Collected data:
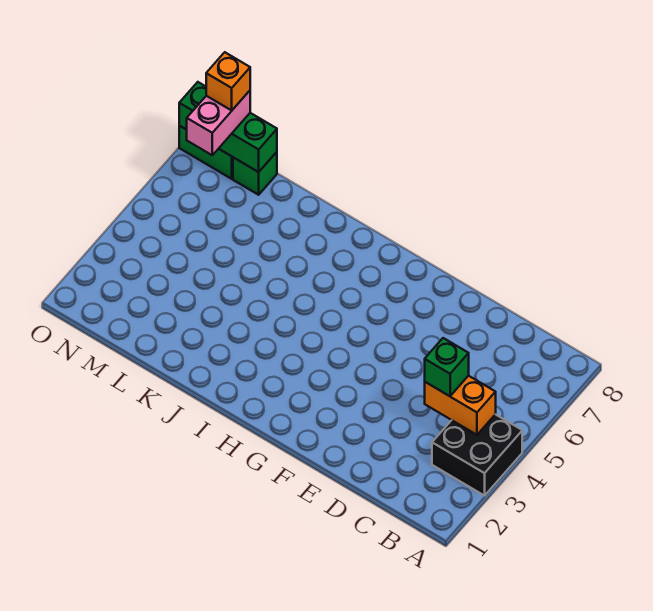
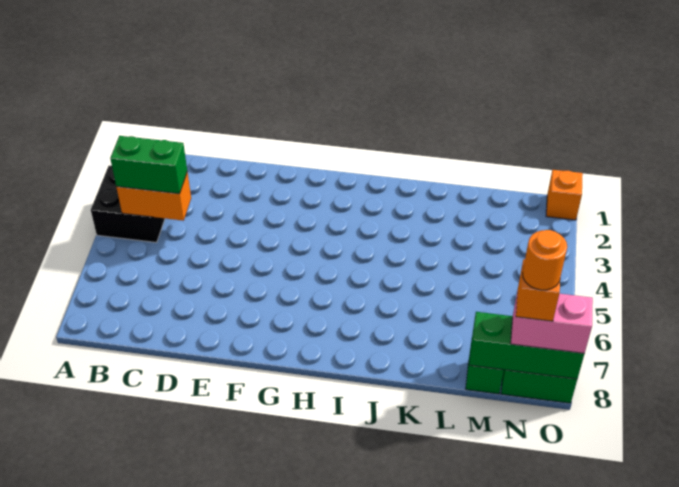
green brick C4 level 3 -> green brick B4:C4 level 3
pink brick N7:N8 level 3 -> pink brick N8:O8 level 3
none -> orange round brick N8 level 5
none -> orange brick O1 level 1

Problem to work on: Retype the whole listing, keeping every line identical and omitting all pictures.

The completed task:
green brick C4 level 3 -> green brick B4:C4 level 3
pink brick N7:N8 level 3 -> pink brick N8:O8 level 3
none -> orange round brick N8 level 5
none -> orange brick O1 level 1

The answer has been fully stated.